Work request >> The answer is an exact copy of the lines from the one with "red arrow: (198, 79) -> (531, 172), moved" to the end of the listing below, pictures left out.

Task material >>
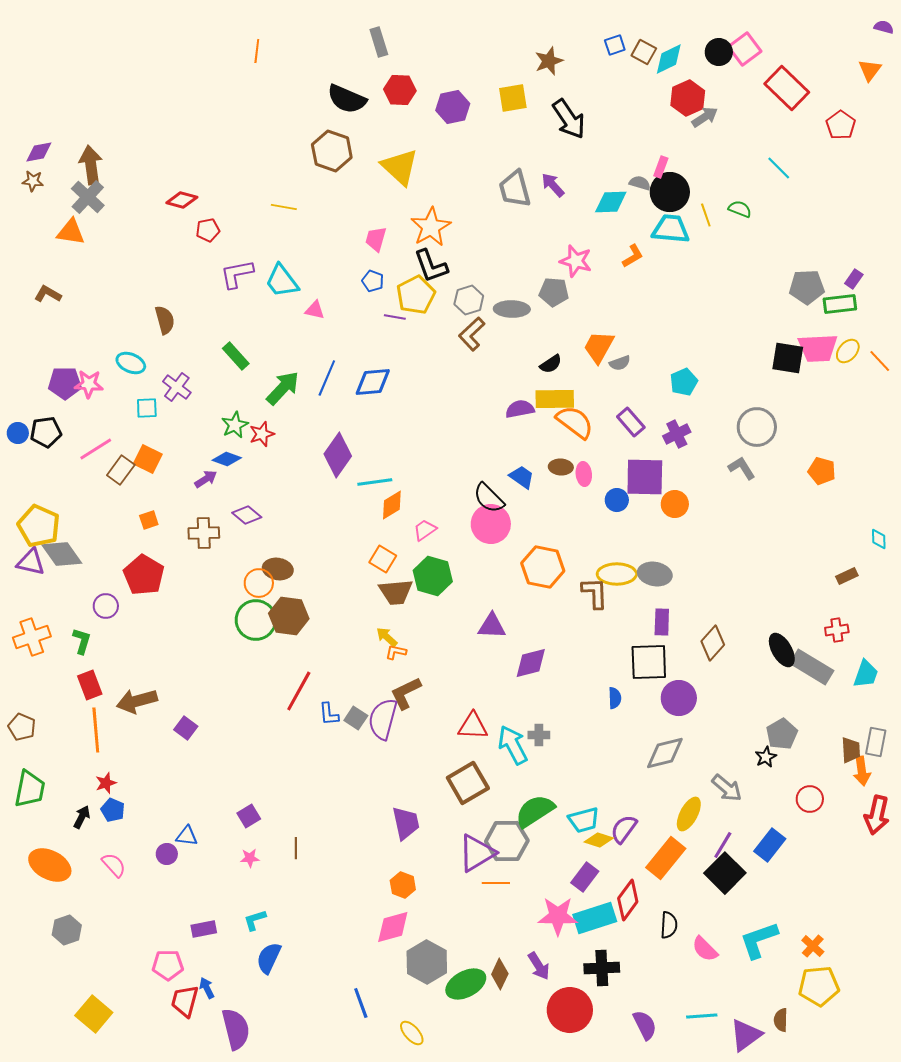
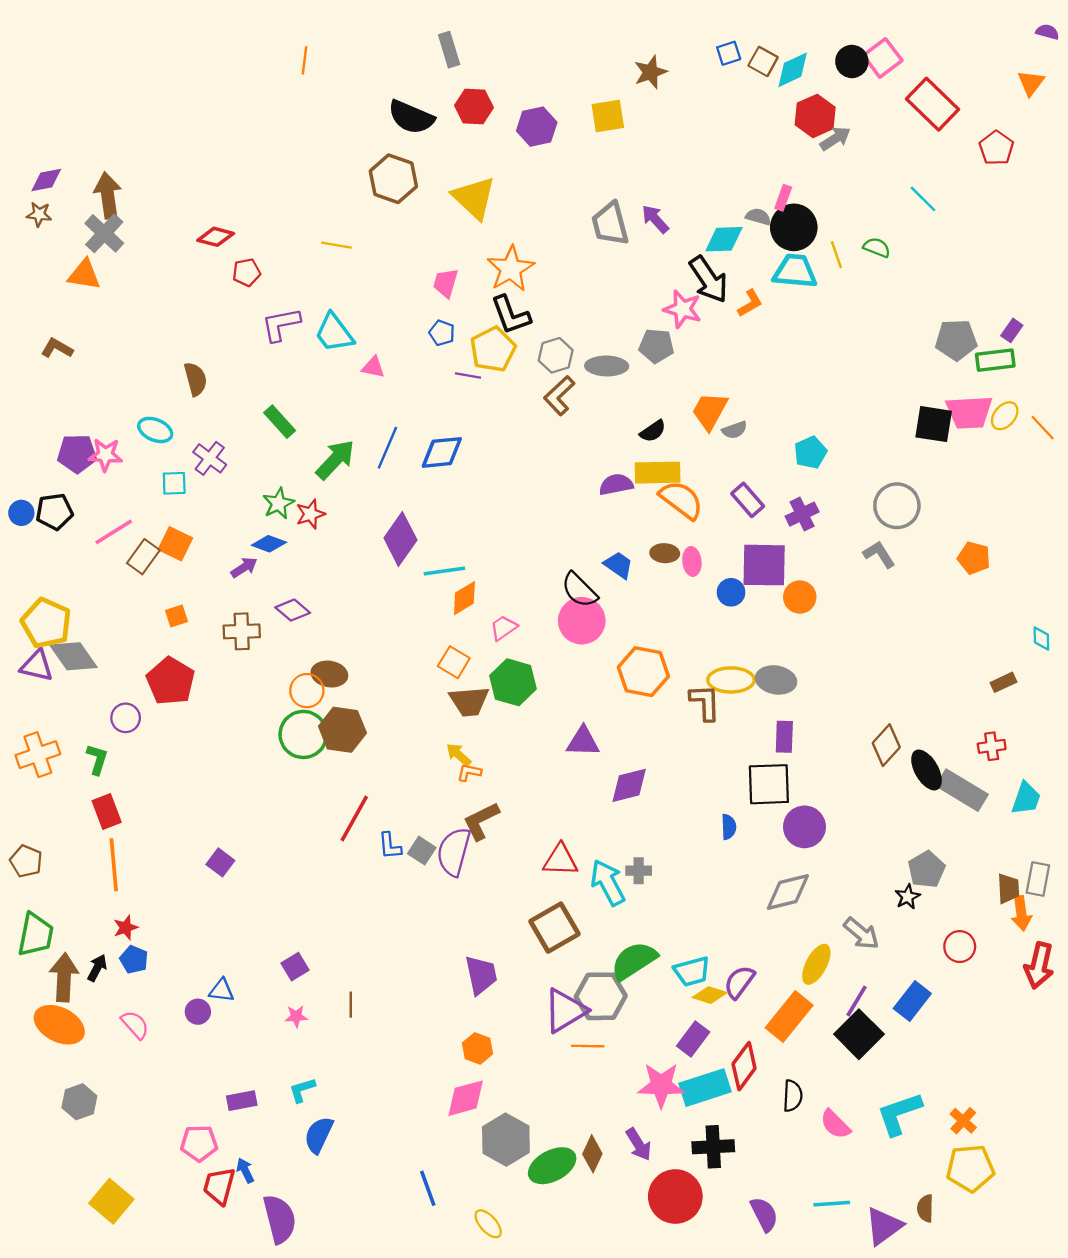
black arrow: (569, 119) -> (709, 279), moved
brown diamond: (713, 643) -> (886, 745), moved
brown arrow: (137, 701) -> (64, 977), moved, turned 108

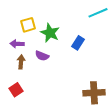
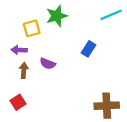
green star: (50, 33) -> (57, 16), moved, turned 30

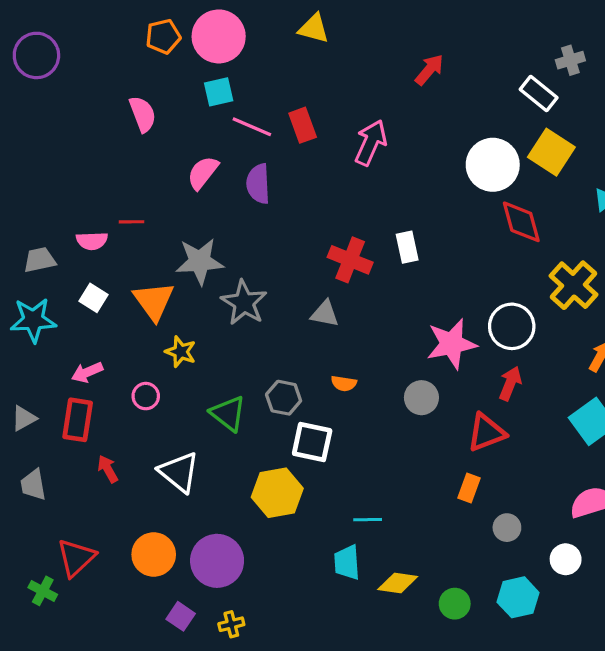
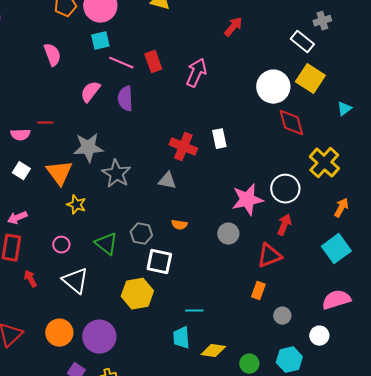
pink circle: (146, 396) -> (61, 245), moved

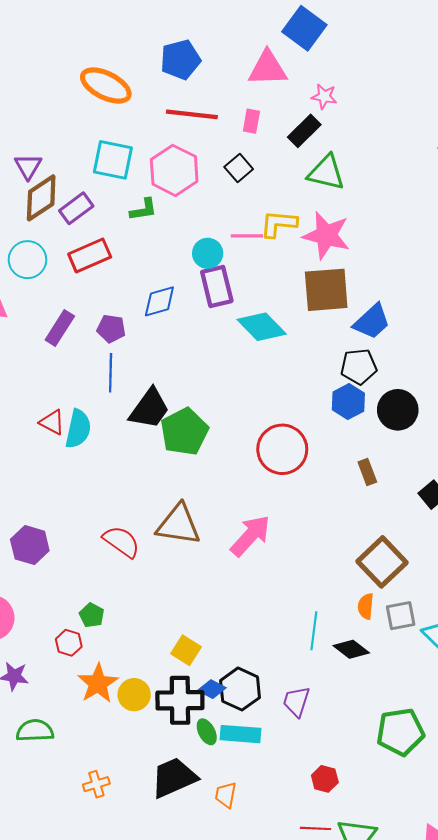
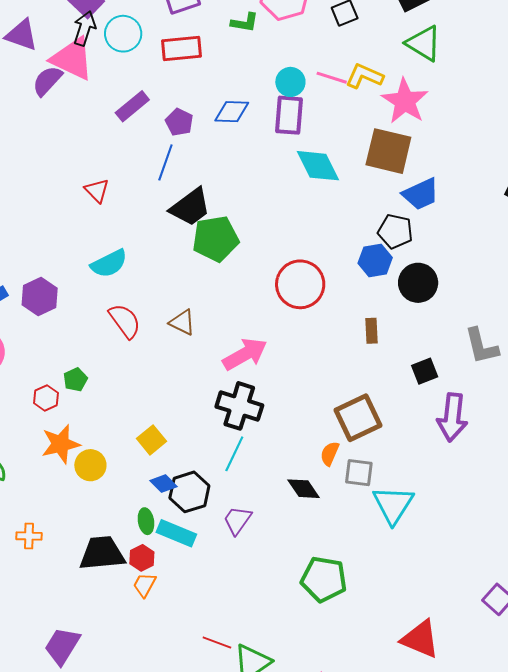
cyan semicircle: (78, 429) -> (109, 264), moved, turned 33
brown triangle: (179, 525) -> (182, 322), size x0.6
cyan line: (314, 631) -> (234, 454), moved
black cross: (180, 700) -> (239, 406), moved
red hexagon: (325, 779) -> (142, 558), moved

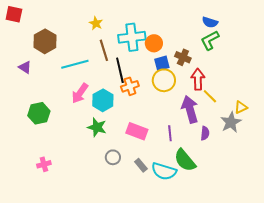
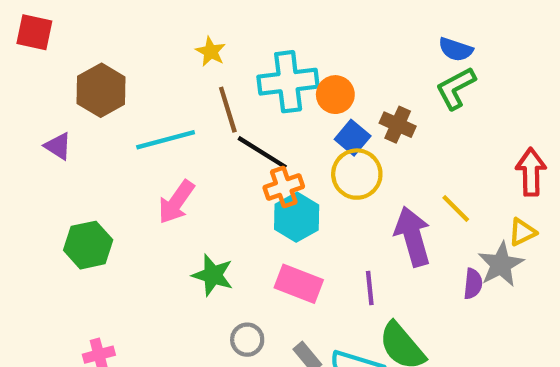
blue square: (162, 63) -> (353, 138), turned -35
black line: (120, 70) -> (262, 153), turned -45
red arrow: (198, 79) -> (531, 172), moved
cyan hexagon: (103, 100) -> (297, 217), moved
purple semicircle: (205, 133) -> (473, 284), moved

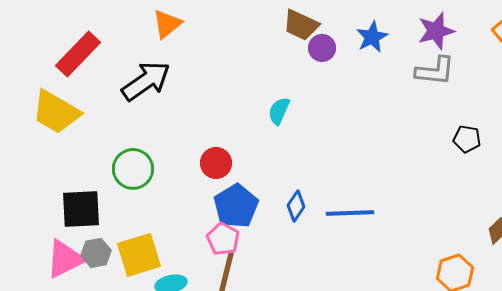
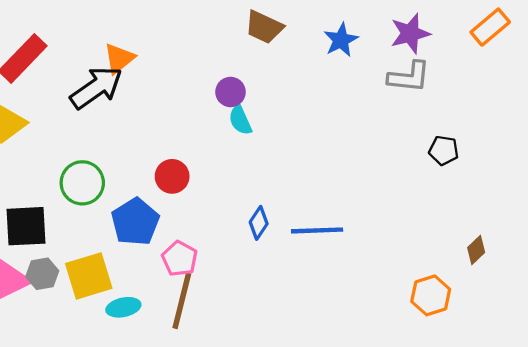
orange triangle: (167, 24) -> (119, 58), moved
purple circle: (322, 48) -> (231, 92), moved
cyan semicircle: (279, 111) -> (240, 120), turned -48
blue pentagon: (236, 206) -> (135, 222), moved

Your response >>
red arrow: (198, 79) -> (531, 172), moved
cyan hexagon: (103, 100) -> (297, 217), moved
purple semicircle: (205, 133) -> (473, 284), moved

orange triangle: (167, 24) -> (119, 58), moved
purple circle: (322, 48) -> (231, 92), moved
cyan semicircle: (279, 111) -> (240, 120), turned -48
blue pentagon: (236, 206) -> (135, 222), moved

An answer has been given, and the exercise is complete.